The records Start Marker

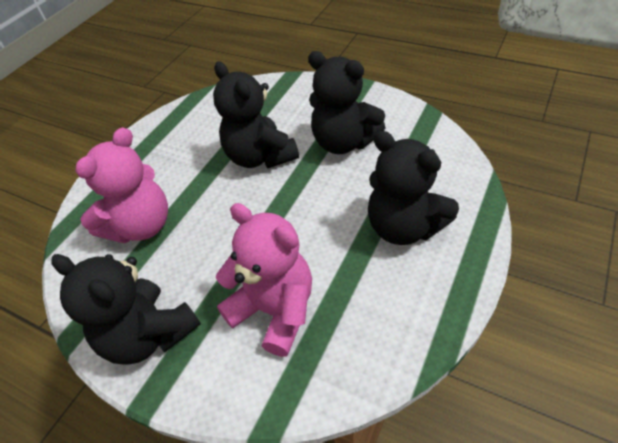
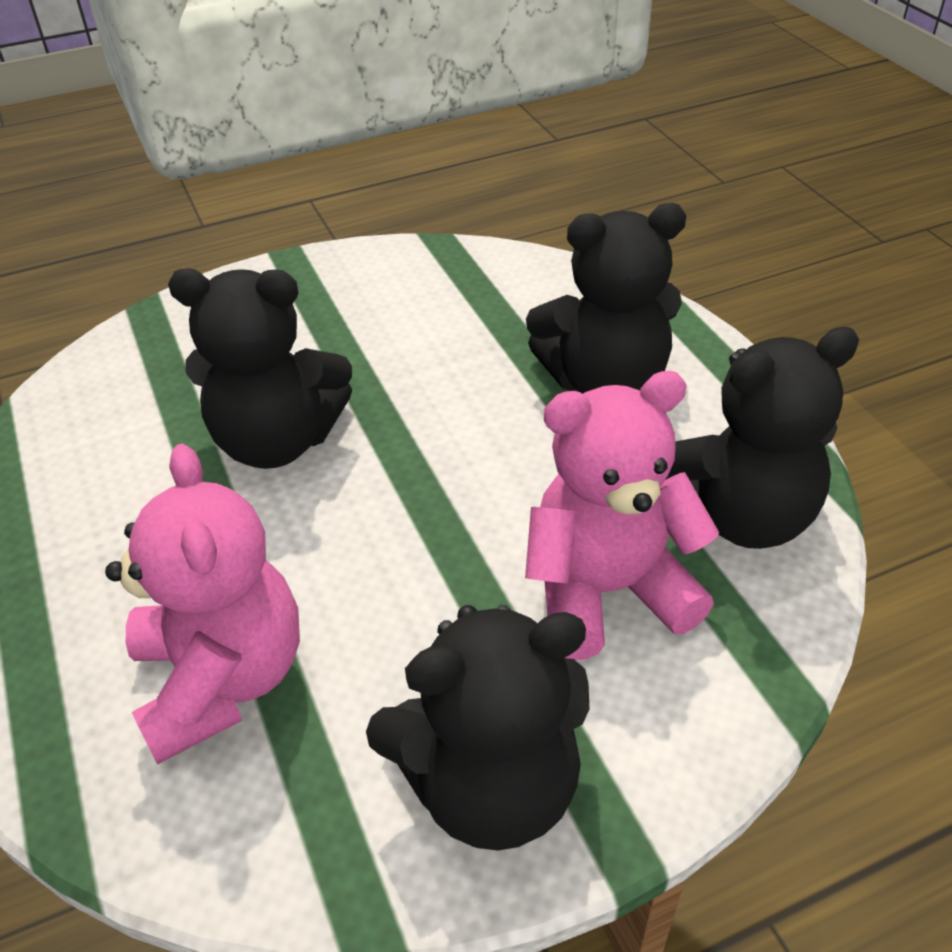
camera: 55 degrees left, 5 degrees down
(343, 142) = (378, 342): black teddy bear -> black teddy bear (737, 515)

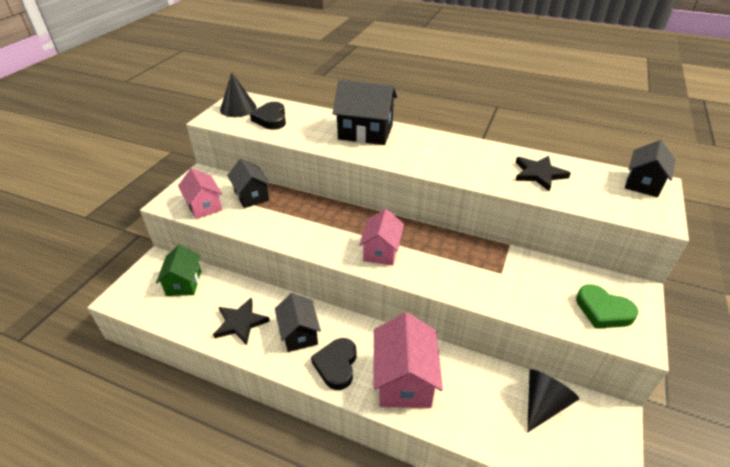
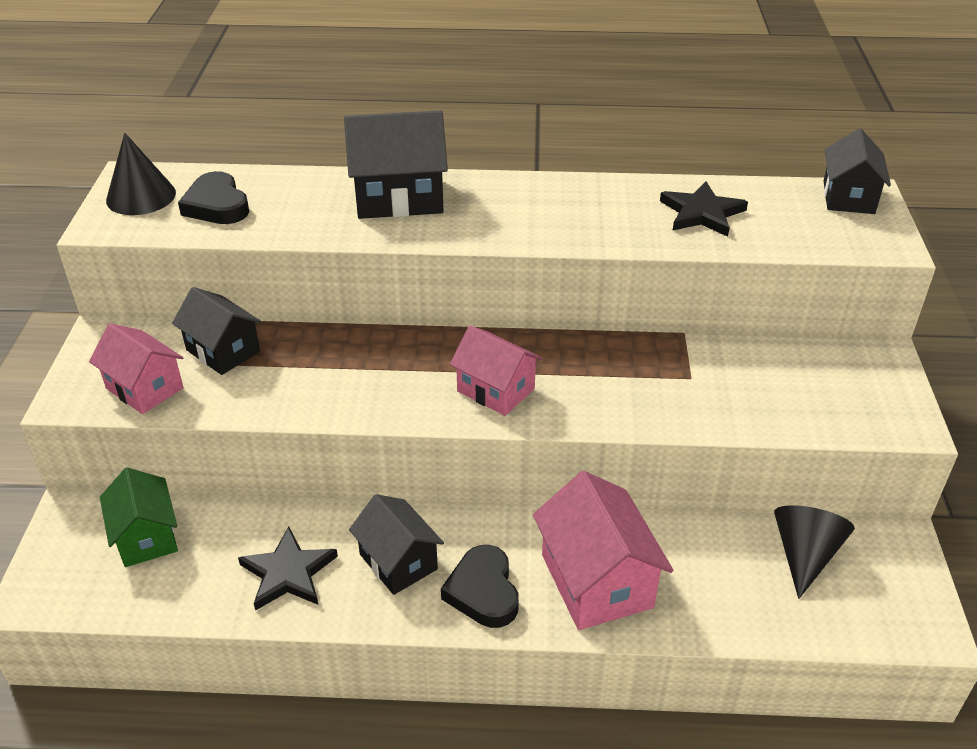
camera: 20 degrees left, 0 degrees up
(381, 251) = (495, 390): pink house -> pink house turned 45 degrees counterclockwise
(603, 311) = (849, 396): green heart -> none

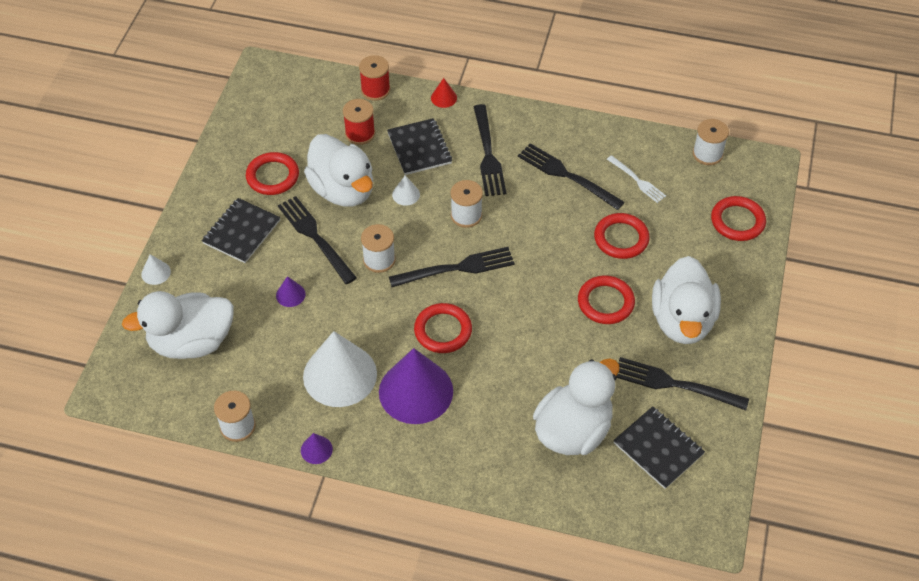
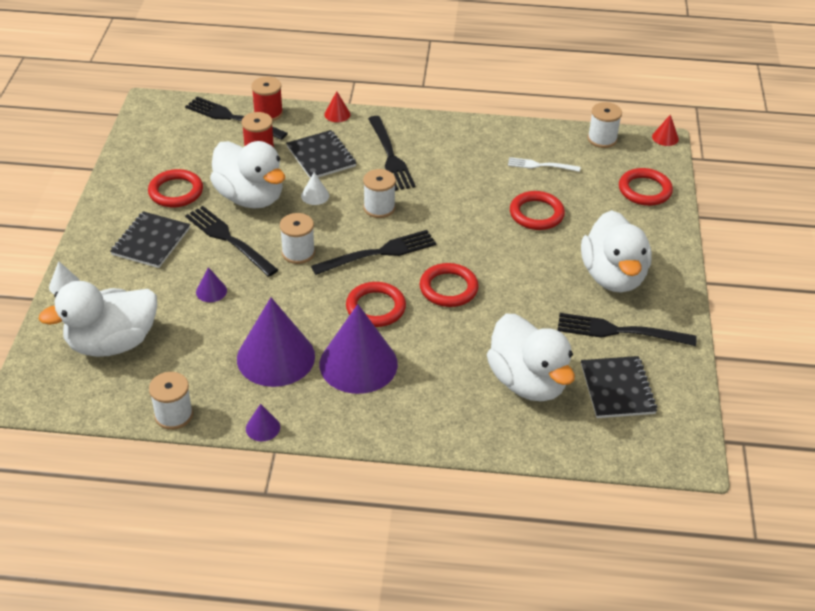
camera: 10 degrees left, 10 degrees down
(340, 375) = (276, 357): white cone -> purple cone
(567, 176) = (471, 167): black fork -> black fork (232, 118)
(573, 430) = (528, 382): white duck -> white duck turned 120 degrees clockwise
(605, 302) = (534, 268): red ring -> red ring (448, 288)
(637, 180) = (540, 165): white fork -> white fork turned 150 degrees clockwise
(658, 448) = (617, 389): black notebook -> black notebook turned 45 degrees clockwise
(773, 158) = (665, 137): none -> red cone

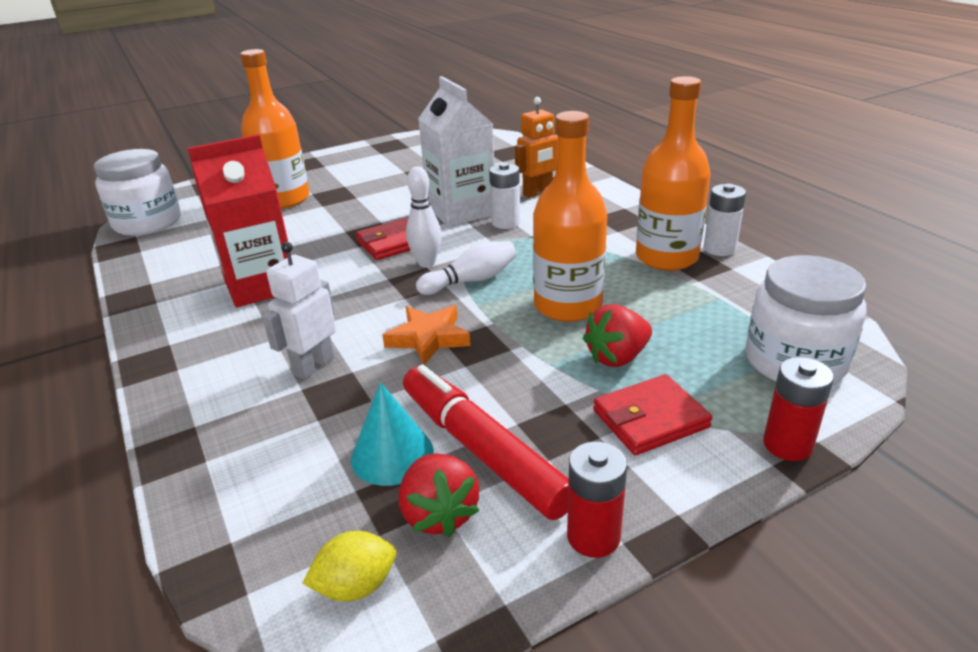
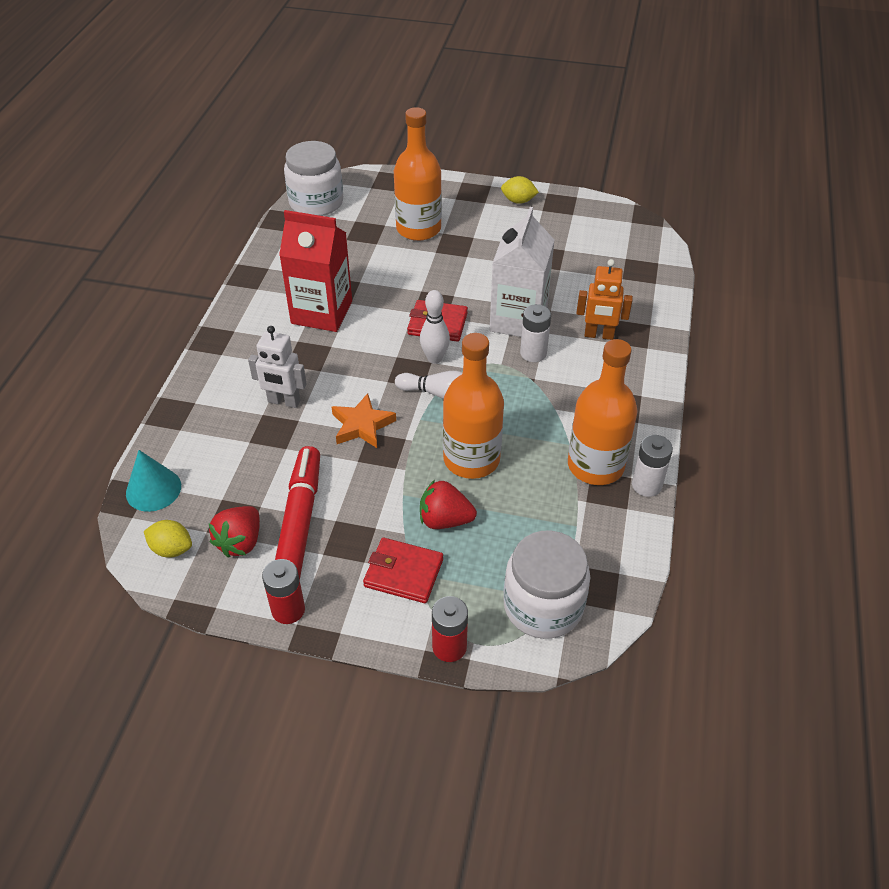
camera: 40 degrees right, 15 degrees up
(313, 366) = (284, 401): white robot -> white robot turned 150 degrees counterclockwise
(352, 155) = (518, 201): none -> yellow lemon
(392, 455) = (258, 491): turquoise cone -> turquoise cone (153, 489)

The records End Marker

▸ Exercise objective
Find every line in the records that has the word "none". Copy those lines.

▸ Completed exercise
(603, 311) = (849, 396): green heart -> none
(773, 158) = (665, 137): none -> red cone
(352, 155) = (518, 201): none -> yellow lemon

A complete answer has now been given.